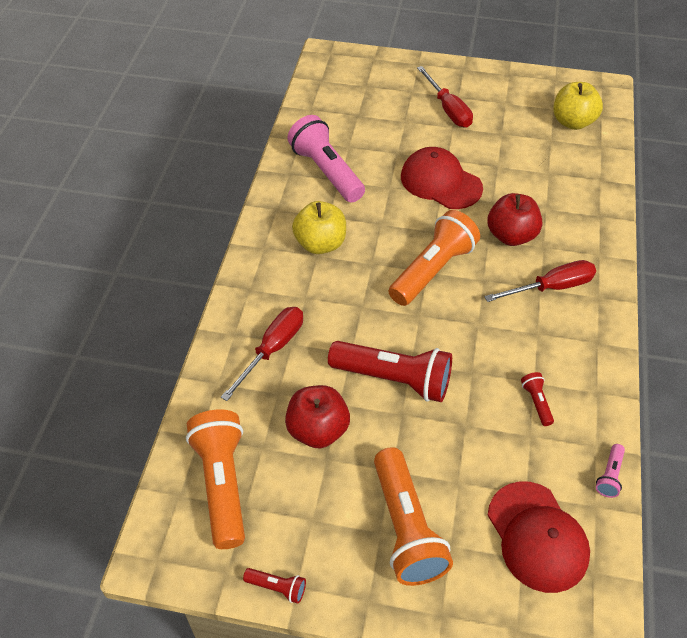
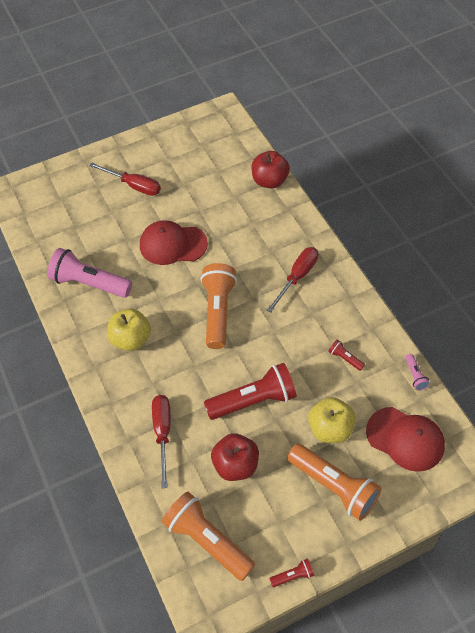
camera: 35 degrees left, 5 degrees up
(511, 236) = (247, 256): red apple -> red apple (270, 181)
(573, 122) = (222, 149): yellow apple -> yellow apple (330, 429)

+ + + + + + +

### Your goal
Which lines in the data above hold the word "apple"? Return each of them.

### Task answer
(511, 236) = (247, 256): red apple -> red apple (270, 181)
(573, 122) = (222, 149): yellow apple -> yellow apple (330, 429)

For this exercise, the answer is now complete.